--- START ---

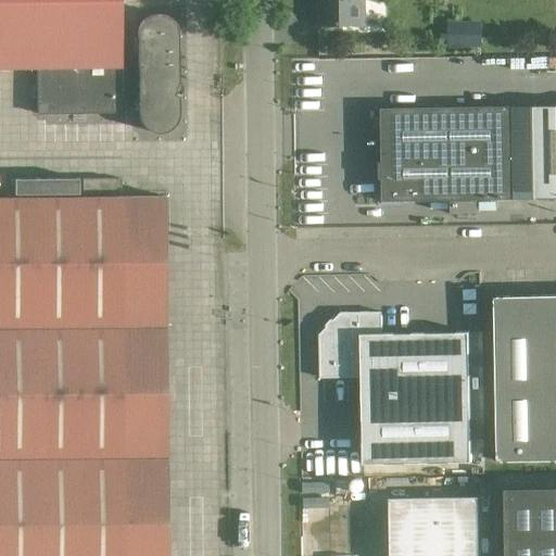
[(138,83),(138,113),(139,121),(144,128),(151,133),(159,134),(166,133),(173,127),(177,121),(179,113),(179,96),(175,95),(178,83),(178,35),(176,26),(171,20),(162,15),(153,15),(146,20),(140,26),(137,35),(138,67),(121,67),(119,0),(0,0),(0,67),(37,67),(37,114),(122,113),(121,76),(138,83)]
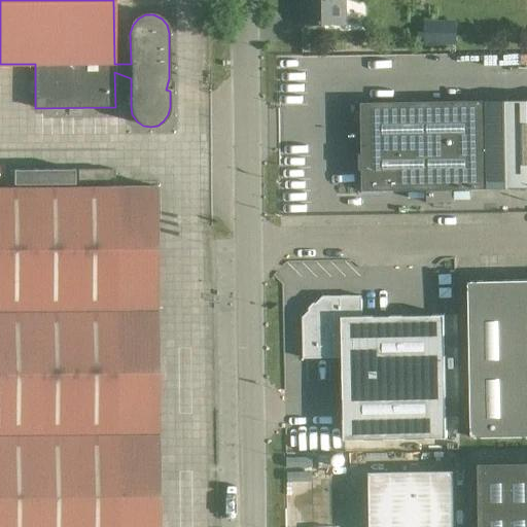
[(301,0),(302,24),(339,24),(338,0),(301,0)]
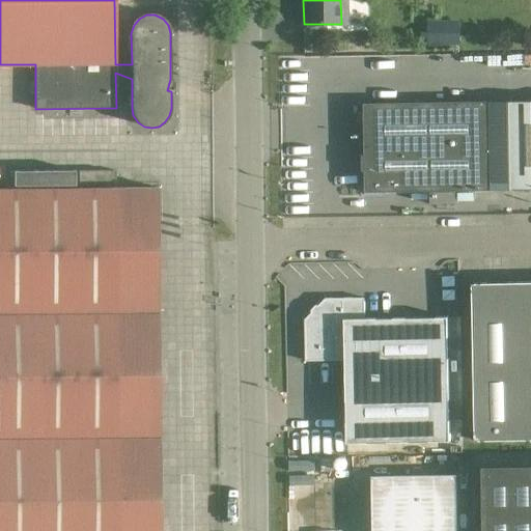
[(459,21),(426,22),(427,48),(459,47),(459,21)]
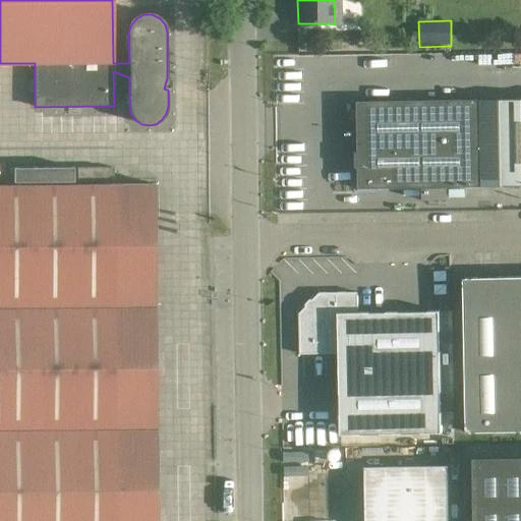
[(504,186),(520,185),(520,98),(502,99),(504,186)]
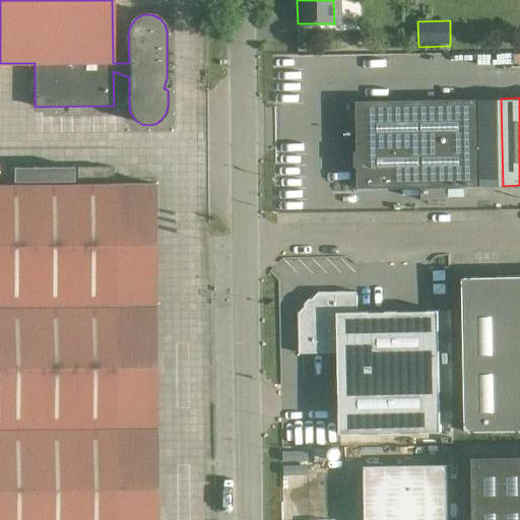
[(480,100),(377,101),(356,102),(358,152),(354,152),(355,191),(370,190),(370,188),(481,187),(481,167),(480,100)]
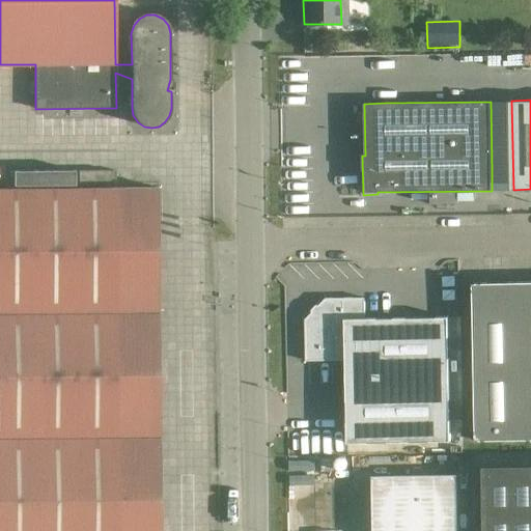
[(74,186),(74,171),(11,171),(12,186),(74,186)]
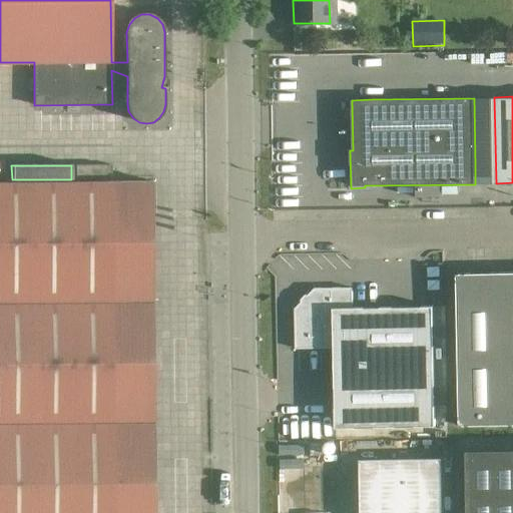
[(106,165),(76,165),(76,179),(106,178),(106,165)]
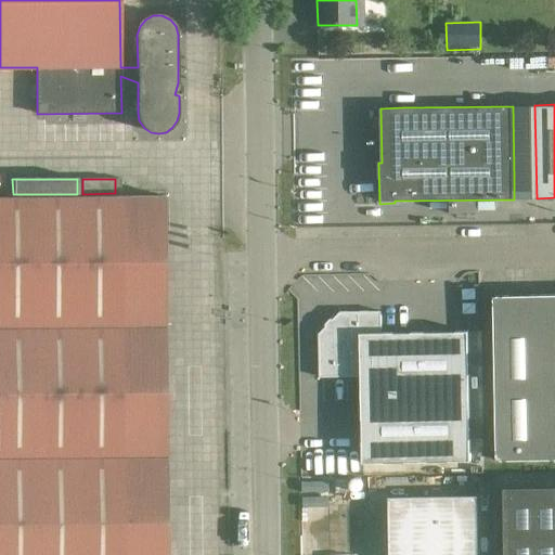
[(0,554),(167,554),(164,196),(121,197),(0,197),(0,554)]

--- END ---

## Exercise requirements
With the pictures omitted, repeat the full set of records above exactly.

## Answer box
[(138,83),(138,113),(139,121),(144,128),(151,133),(159,134),(166,133),(173,127),(177,121),(179,113),(179,96),(175,95),(178,83),(178,35),(176,26),(171,20),(162,15),(153,15),(146,20),(140,26),(137,35),(138,67),(121,67),(119,0),(0,0),(0,67),(37,67),(37,114),(122,113),(121,76),(138,83)]
[(301,0),(302,24),(339,24),(338,0),(301,0)]
[(459,21),(426,22),(427,48),(459,47),(459,21)]
[(504,186),(520,185),(520,98),(502,99),(504,186)]
[(480,100),(377,101),(356,102),(358,152),(354,152),(355,191),(370,190),(370,188),(481,187),(481,167),(480,100)]
[(74,186),(74,171),(11,171),(12,186),(74,186)]
[(106,165),(76,165),(76,179),(106,178),(106,165)]
[(0,554),(167,554),(164,196),(121,197),(0,197),(0,554)]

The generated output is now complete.